Required work: From the material below, reproduce exactly the stretch of lines that begins with the line holding "red phone 177,232,268,305" and ends with the line holding "white hardcover 715,307,851,418", skipping the pictures.

(Data to use Opens)

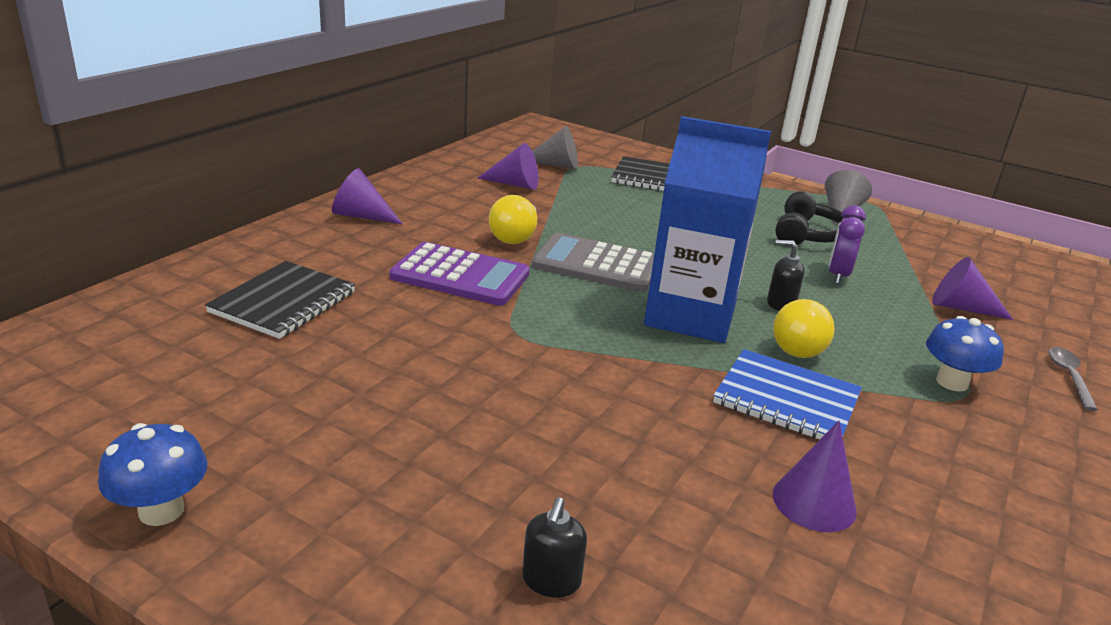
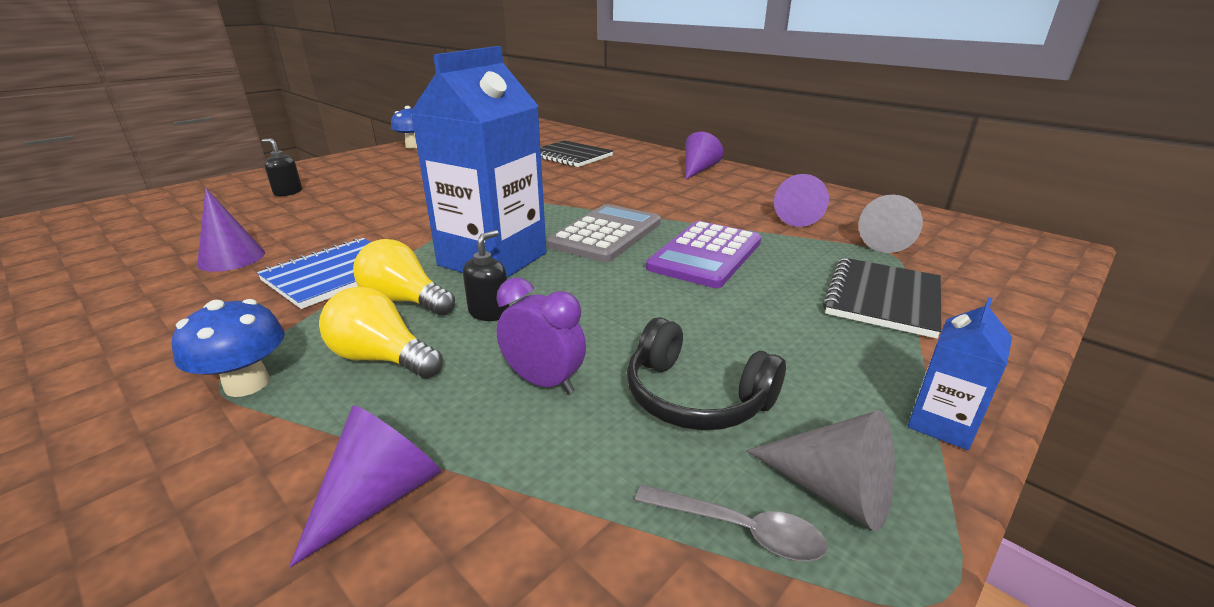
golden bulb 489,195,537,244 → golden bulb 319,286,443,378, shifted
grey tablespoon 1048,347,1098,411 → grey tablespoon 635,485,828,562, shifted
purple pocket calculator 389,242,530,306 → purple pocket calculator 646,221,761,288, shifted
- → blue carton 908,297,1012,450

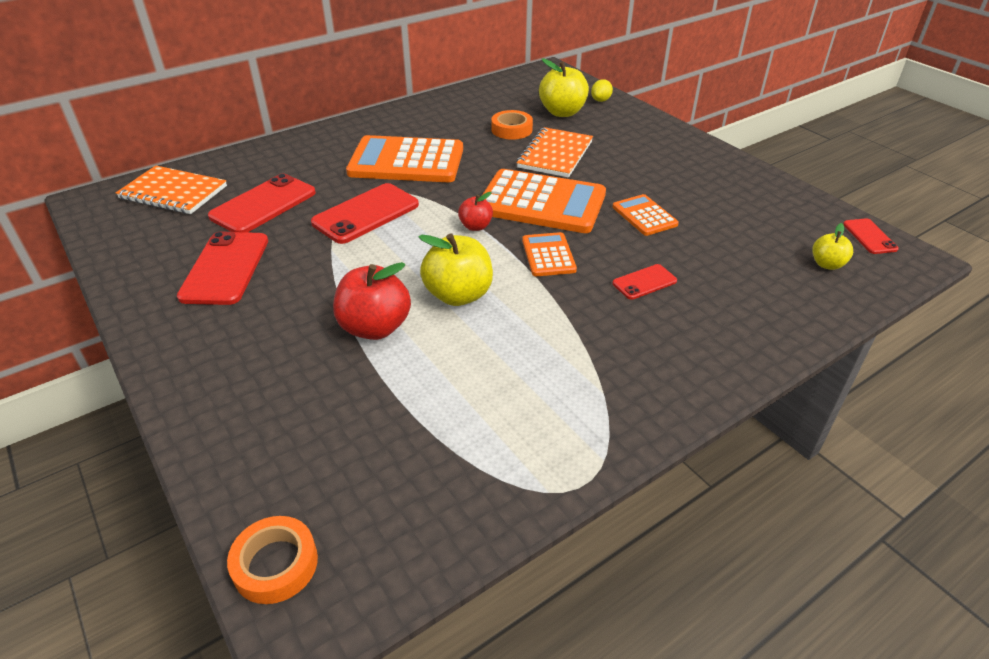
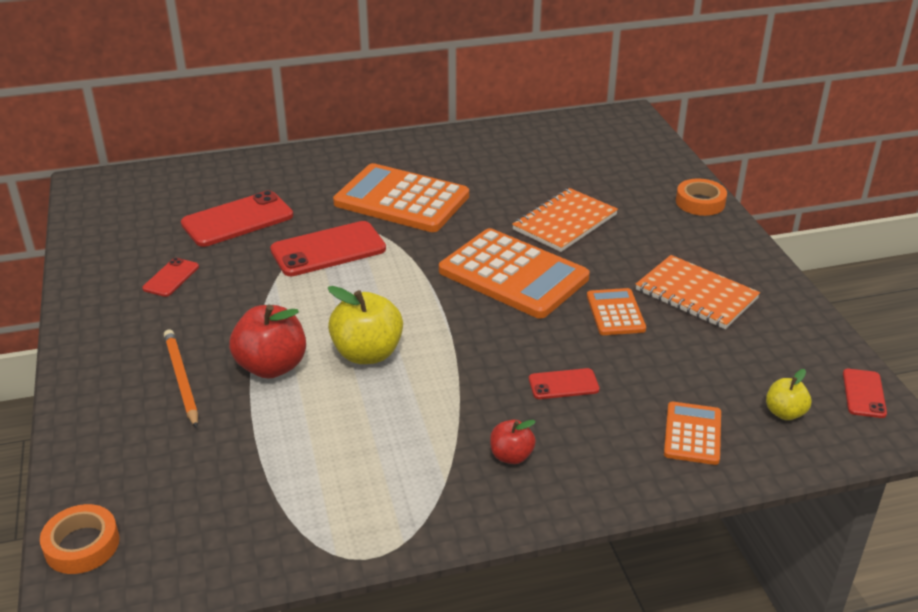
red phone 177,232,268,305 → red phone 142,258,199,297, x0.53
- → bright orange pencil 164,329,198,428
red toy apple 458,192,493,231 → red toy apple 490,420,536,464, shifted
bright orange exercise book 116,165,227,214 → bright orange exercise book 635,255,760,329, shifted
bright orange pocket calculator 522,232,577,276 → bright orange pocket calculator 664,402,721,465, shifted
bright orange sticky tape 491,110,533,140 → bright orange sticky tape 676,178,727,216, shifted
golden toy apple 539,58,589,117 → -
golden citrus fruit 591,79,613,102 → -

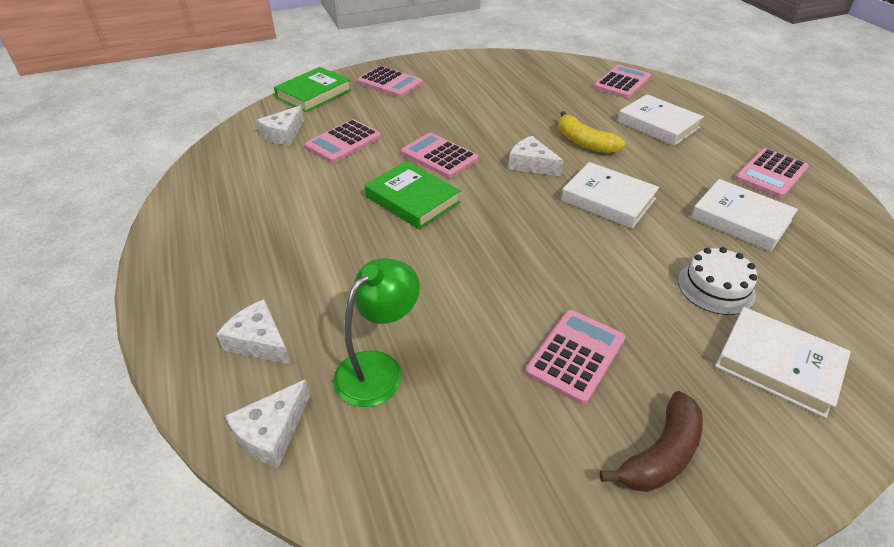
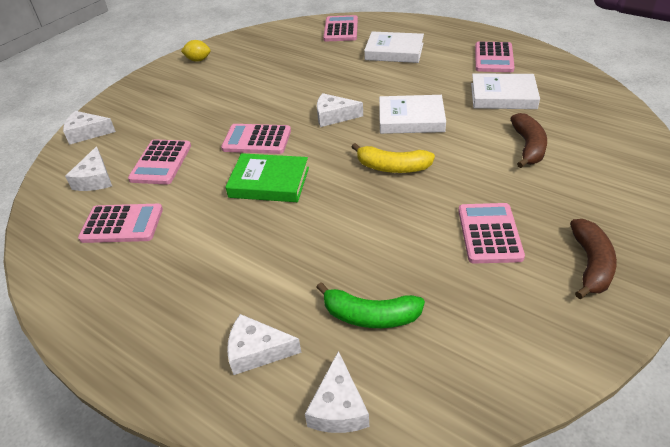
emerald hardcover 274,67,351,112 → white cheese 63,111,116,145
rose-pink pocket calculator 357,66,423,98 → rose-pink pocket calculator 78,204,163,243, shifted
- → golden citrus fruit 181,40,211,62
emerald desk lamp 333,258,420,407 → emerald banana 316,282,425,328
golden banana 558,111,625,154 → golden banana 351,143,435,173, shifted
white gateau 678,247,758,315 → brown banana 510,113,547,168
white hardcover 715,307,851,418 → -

(Data to use Closes)
(Data to use Opens)

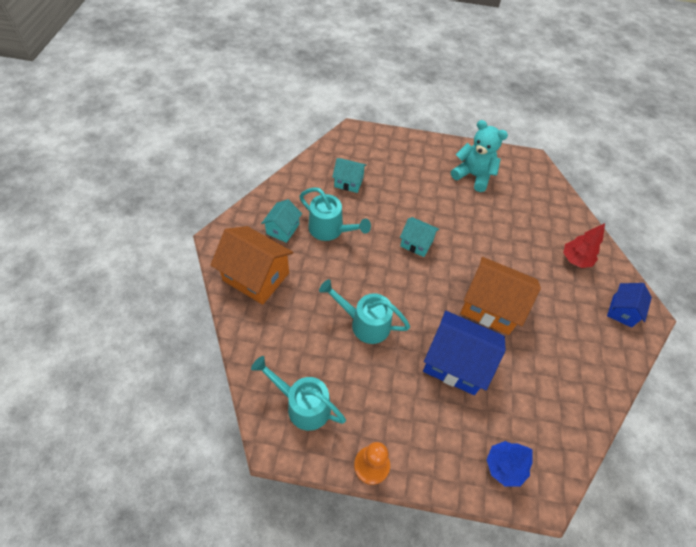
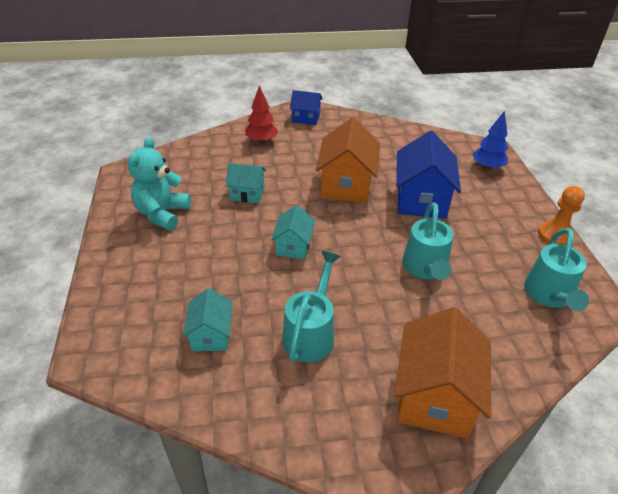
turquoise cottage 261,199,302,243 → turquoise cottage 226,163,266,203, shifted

(Data to use Closes)

Expected answer:
red phone 177,232,268,305 → red phone 142,258,199,297, x0.53
- → bright orange pencil 164,329,198,428
red toy apple 458,192,493,231 → red toy apple 490,420,536,464, shifted
bright orange exercise book 116,165,227,214 → bright orange exercise book 635,255,760,329, shifted
bright orange pocket calculator 522,232,577,276 → bright orange pocket calculator 664,402,721,465, shifted
bright orange sticky tape 491,110,533,140 → bright orange sticky tape 676,178,727,216, shifted
golden toy apple 539,58,589,117 → -
golden citrus fruit 591,79,613,102 → -

emerald hardcover 274,67,351,112 → white cheese 63,111,116,145
rose-pink pocket calculator 357,66,423,98 → rose-pink pocket calculator 78,204,163,243, shifted
- → golden citrus fruit 181,40,211,62
emerald desk lamp 333,258,420,407 → emerald banana 316,282,425,328
golden banana 558,111,625,154 → golden banana 351,143,435,173, shifted
white gateau 678,247,758,315 → brown banana 510,113,547,168
white hardcover 715,307,851,418 → -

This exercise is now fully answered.